### Task prompt
Copy every one of the following records word for word, with nothing changed.

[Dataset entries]
------

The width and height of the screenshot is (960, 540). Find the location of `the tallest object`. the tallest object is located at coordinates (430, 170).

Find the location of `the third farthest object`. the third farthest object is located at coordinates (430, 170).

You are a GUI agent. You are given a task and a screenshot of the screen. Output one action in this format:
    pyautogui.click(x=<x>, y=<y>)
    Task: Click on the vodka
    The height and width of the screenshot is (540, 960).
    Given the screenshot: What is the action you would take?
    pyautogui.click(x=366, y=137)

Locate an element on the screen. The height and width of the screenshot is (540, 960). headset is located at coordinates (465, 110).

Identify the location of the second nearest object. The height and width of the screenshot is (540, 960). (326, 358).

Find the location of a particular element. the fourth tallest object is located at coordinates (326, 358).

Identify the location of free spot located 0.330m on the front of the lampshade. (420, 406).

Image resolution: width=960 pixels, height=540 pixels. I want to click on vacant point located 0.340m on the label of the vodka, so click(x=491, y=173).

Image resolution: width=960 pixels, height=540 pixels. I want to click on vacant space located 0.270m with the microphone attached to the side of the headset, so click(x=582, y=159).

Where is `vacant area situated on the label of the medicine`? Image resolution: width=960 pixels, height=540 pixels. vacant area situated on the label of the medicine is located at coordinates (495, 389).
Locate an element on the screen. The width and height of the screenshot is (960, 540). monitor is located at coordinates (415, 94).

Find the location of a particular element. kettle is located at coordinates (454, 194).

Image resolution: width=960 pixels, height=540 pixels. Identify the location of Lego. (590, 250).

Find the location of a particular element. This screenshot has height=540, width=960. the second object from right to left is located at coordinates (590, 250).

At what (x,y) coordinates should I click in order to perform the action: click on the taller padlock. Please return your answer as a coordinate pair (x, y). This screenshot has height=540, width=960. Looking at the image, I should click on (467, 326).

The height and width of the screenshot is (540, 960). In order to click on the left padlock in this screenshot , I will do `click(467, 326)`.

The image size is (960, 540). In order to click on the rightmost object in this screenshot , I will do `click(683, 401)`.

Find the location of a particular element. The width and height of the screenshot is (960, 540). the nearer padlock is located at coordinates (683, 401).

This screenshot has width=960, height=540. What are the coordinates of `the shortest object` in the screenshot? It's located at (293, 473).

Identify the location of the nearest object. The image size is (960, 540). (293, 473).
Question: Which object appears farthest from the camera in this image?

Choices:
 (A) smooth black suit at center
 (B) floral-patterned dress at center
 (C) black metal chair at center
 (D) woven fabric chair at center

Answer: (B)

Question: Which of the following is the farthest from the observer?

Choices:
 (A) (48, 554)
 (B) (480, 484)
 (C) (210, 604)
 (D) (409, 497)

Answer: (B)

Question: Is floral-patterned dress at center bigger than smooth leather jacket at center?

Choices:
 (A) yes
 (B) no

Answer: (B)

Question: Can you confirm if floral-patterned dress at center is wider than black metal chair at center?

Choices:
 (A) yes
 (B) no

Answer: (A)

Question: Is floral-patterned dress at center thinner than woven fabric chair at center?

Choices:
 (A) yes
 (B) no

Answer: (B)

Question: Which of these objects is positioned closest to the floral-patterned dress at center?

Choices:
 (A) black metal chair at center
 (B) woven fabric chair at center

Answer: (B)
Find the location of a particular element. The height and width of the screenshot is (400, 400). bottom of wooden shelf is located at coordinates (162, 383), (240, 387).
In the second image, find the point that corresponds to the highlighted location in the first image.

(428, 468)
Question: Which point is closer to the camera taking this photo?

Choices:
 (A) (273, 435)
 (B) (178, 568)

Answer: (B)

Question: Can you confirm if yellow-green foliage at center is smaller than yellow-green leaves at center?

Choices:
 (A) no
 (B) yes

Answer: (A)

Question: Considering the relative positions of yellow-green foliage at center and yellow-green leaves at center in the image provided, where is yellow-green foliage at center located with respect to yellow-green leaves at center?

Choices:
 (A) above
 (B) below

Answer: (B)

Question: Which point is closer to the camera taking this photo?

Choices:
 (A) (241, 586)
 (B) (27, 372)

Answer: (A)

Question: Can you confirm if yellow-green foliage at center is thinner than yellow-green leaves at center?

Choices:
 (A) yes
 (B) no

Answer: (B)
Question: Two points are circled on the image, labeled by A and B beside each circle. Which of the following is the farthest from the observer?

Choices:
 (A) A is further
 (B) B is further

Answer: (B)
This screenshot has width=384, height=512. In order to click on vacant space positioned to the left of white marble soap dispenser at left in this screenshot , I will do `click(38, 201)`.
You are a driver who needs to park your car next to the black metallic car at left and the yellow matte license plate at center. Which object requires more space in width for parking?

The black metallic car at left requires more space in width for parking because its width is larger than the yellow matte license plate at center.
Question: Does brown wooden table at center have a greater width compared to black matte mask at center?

------

### Result below
The width and height of the screenshot is (960, 540). Find the location of `the tallest object`. the tallest object is located at coordinates (430, 170).

Find the location of `the third farthest object`. the third farthest object is located at coordinates (430, 170).

You are a GUI agent. You are given a task and a screenshot of the screen. Output one action in this format:
    pyautogui.click(x=<x>, y=<y>)
    Task: Click on the vodka
    The height and width of the screenshot is (540, 960).
    Given the screenshot: What is the action you would take?
    pyautogui.click(x=366, y=137)

Locate an element on the screen. The height and width of the screenshot is (540, 960). headset is located at coordinates (465, 110).

Identify the location of the second nearest object. The height and width of the screenshot is (540, 960). (326, 358).

Find the location of a particular element. the fourth tallest object is located at coordinates (326, 358).

Identify the location of free spot located 0.330m on the front of the lampshade. (420, 406).

Image resolution: width=960 pixels, height=540 pixels. I want to click on vacant point located 0.340m on the label of the vodka, so click(x=491, y=173).

Image resolution: width=960 pixels, height=540 pixels. I want to click on vacant space located 0.270m with the microphone attached to the side of the headset, so click(x=582, y=159).

Where is `vacant area situated on the label of the medicine`? Image resolution: width=960 pixels, height=540 pixels. vacant area situated on the label of the medicine is located at coordinates (495, 389).
Locate an element on the screen. The width and height of the screenshot is (960, 540). monitor is located at coordinates (415, 94).

Find the location of a particular element. kettle is located at coordinates (454, 194).

Image resolution: width=960 pixels, height=540 pixels. Identify the location of Lego. (590, 250).

Find the location of a particular element. This screenshot has height=540, width=960. the second object from right to left is located at coordinates (590, 250).

At what (x,y) coordinates should I click in order to perform the action: click on the taller padlock. Please return your answer as a coordinate pair (x, y). This screenshot has height=540, width=960. Looking at the image, I should click on (467, 326).

The height and width of the screenshot is (540, 960). In order to click on the left padlock in this screenshot , I will do `click(467, 326)`.

The image size is (960, 540). In order to click on the rightmost object in this screenshot , I will do `click(683, 401)`.

Find the location of a particular element. The width and height of the screenshot is (960, 540). the nearer padlock is located at coordinates (683, 401).

This screenshot has width=960, height=540. What are the coordinates of `the shortest object` in the screenshot? It's located at (293, 473).

Identify the location of the nearest object. The image size is (960, 540). (293, 473).
Question: Which object appears farthest from the camera in this image?

Choices:
 (A) smooth black suit at center
 (B) floral-patterned dress at center
 (C) black metal chair at center
 (D) woven fabric chair at center

Answer: (B)

Question: Which of the following is the farthest from the observer?

Choices:
 (A) (48, 554)
 (B) (480, 484)
 (C) (210, 604)
 (D) (409, 497)

Answer: (B)

Question: Is floral-patterned dress at center bigger than smooth leather jacket at center?

Choices:
 (A) yes
 (B) no

Answer: (B)

Question: Can you confirm if floral-patterned dress at center is wider than black metal chair at center?

Choices:
 (A) yes
 (B) no

Answer: (A)

Question: Is floral-patterned dress at center thinner than woven fabric chair at center?

Choices:
 (A) yes
 (B) no

Answer: (B)

Question: Which of these objects is positioned closest to the floral-patterned dress at center?

Choices:
 (A) black metal chair at center
 (B) woven fabric chair at center

Answer: (B)
Find the location of a particular element. The height and width of the screenshot is (400, 400). bottom of wooden shelf is located at coordinates (162, 383), (240, 387).
In the second image, find the point that corresponds to the highlighted location in the first image.

(428, 468)
Question: Which point is closer to the camera taking this photo?

Choices:
 (A) (273, 435)
 (B) (178, 568)

Answer: (B)

Question: Can you confirm if yellow-green foliage at center is smaller than yellow-green leaves at center?

Choices:
 (A) no
 (B) yes

Answer: (A)

Question: Considering the relative positions of yellow-green foliage at center and yellow-green leaves at center in the image provided, where is yellow-green foliage at center located with respect to yellow-green leaves at center?

Choices:
 (A) above
 (B) below

Answer: (B)

Question: Which point is closer to the camera taking this photo?

Choices:
 (A) (241, 586)
 (B) (27, 372)

Answer: (A)

Question: Can you confirm if yellow-green foliage at center is thinner than yellow-green leaves at center?

Choices:
 (A) yes
 (B) no

Answer: (B)
Question: Two points are circled on the image, labeled by A and B beside each circle. Which of the following is the farthest from the observer?

Choices:
 (A) A is further
 (B) B is further

Answer: (B)
This screenshot has width=384, height=512. In order to click on vacant space positioned to the left of white marble soap dispenser at left in this screenshot , I will do `click(38, 201)`.
You are a driver who needs to park your car next to the black metallic car at left and the yellow matte license plate at center. Which object requires more space in width for parking?

The black metallic car at left requires more space in width for parking because its width is larger than the yellow matte license plate at center.
Question: Does brown wooden table at center have a greater width compared to black matte mask at center?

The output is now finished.